→ **Task**
Quote only the span from the first line of the entries to the line containing "IC1 pin V-: -5V -> W6", both ends kept. Leave every picture out.

[Saved data entries]
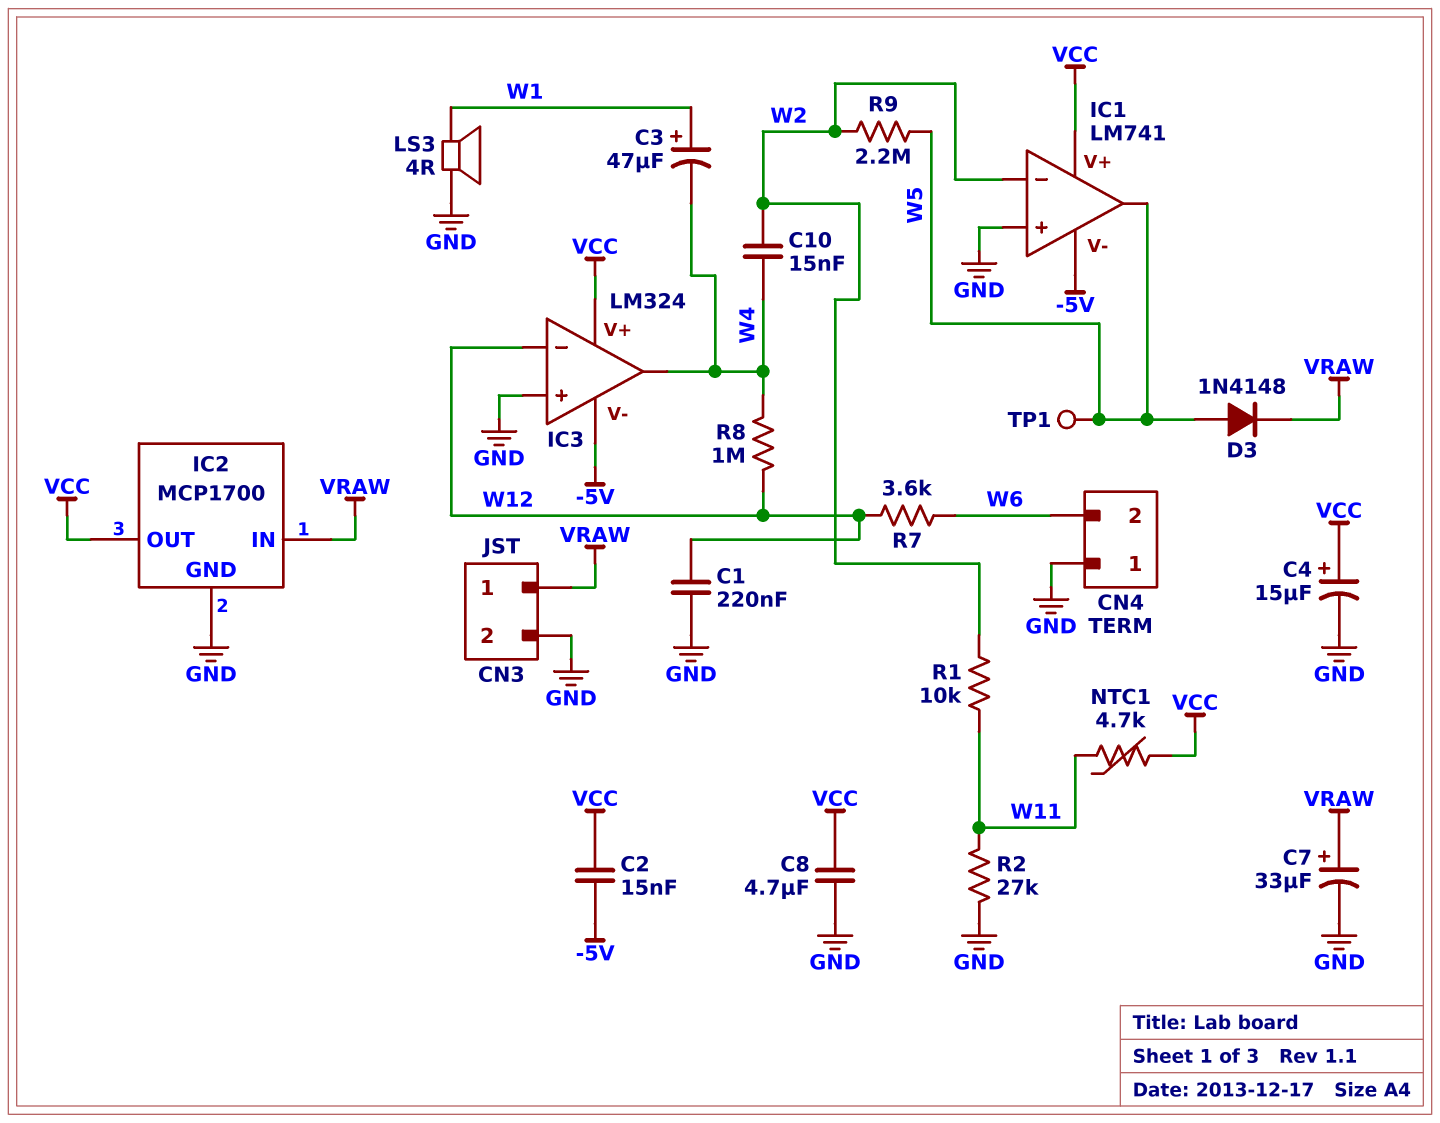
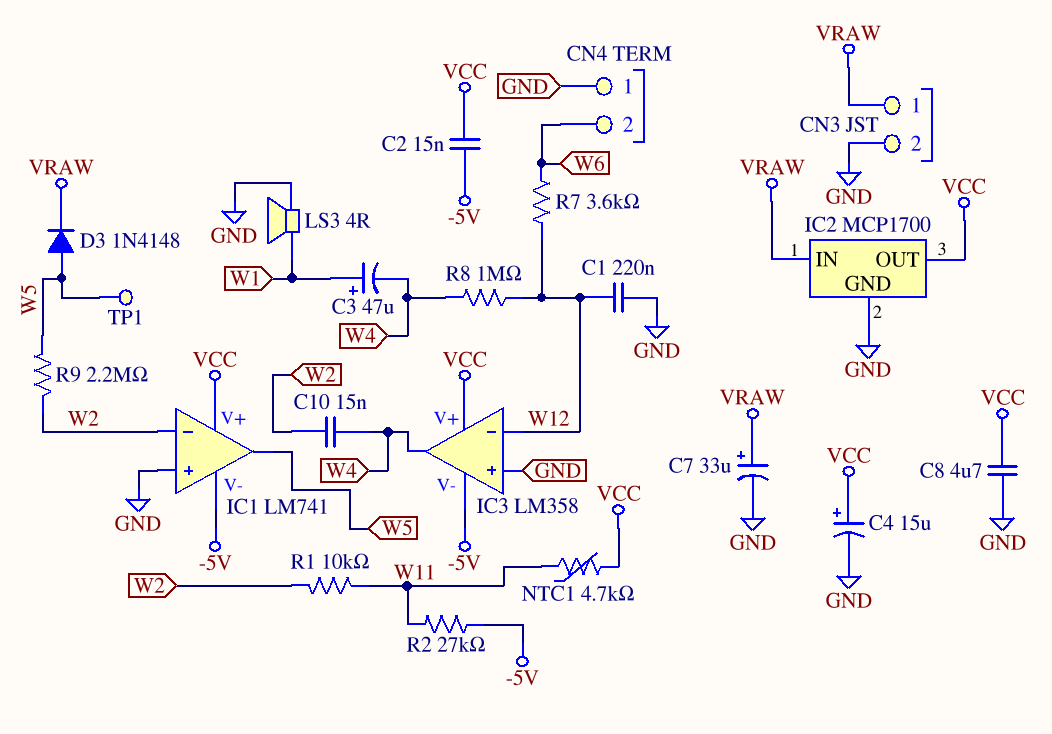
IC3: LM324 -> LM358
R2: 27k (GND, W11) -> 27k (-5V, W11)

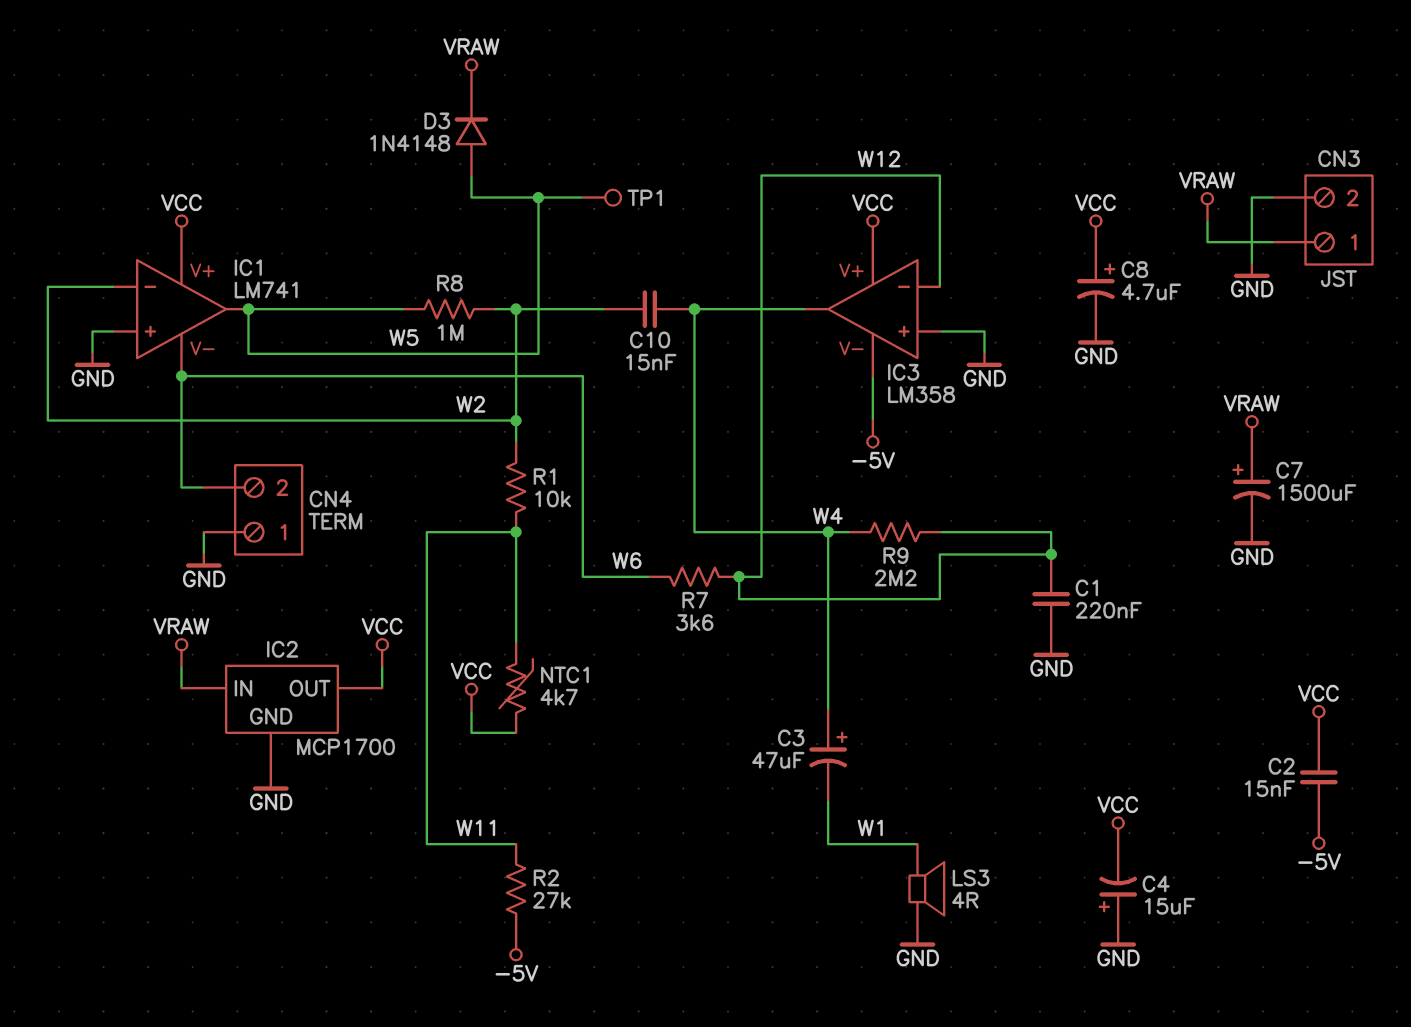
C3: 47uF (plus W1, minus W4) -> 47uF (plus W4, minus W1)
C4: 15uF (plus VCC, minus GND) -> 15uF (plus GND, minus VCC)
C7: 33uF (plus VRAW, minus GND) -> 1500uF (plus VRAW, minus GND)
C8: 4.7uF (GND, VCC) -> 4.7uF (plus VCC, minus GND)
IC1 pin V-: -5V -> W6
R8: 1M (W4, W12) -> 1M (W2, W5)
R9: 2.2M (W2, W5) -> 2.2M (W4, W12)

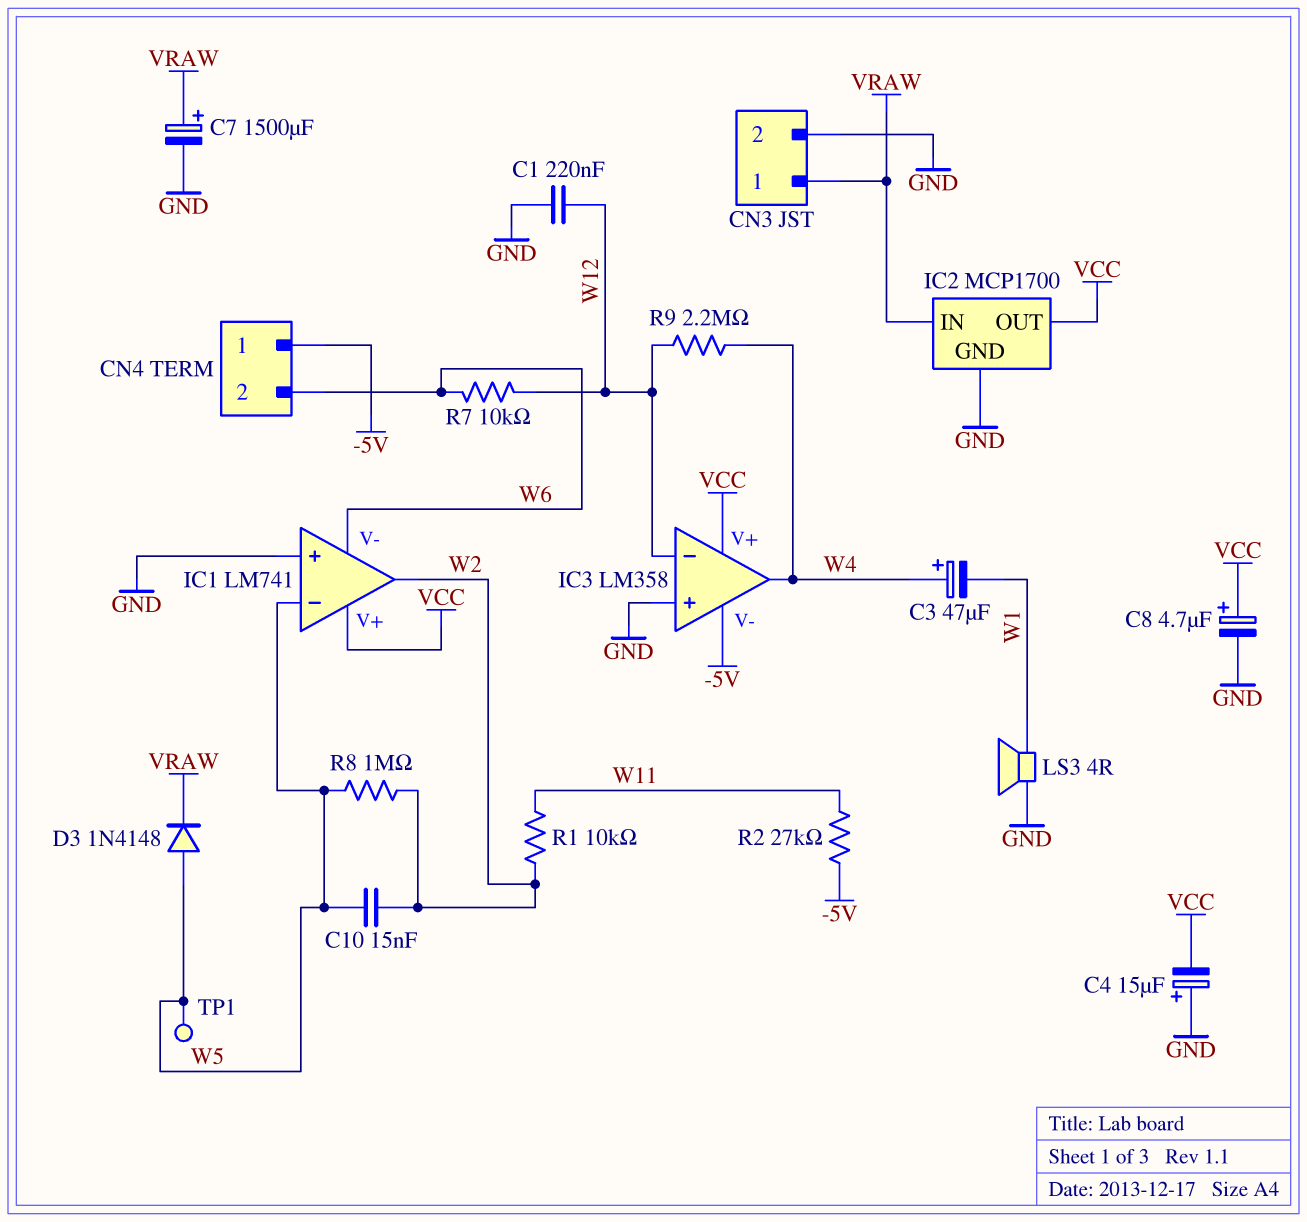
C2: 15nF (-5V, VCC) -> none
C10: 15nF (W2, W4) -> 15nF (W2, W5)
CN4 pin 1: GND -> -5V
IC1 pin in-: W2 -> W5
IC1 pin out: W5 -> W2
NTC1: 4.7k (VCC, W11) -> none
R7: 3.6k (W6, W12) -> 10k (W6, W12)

→ **Result**
IC3: LM324 -> LM358
R2: 27k (GND, W11) -> 27k (-5V, W11)

C3: 47uF (plus W1, minus W4) -> 47uF (plus W4, minus W1)
C4: 15uF (plus VCC, minus GND) -> 15uF (plus GND, minus VCC)
C7: 33uF (plus VRAW, minus GND) -> 1500uF (plus VRAW, minus GND)
C8: 4.7uF (GND, VCC) -> 4.7uF (plus VCC, minus GND)
IC1 pin V-: -5V -> W6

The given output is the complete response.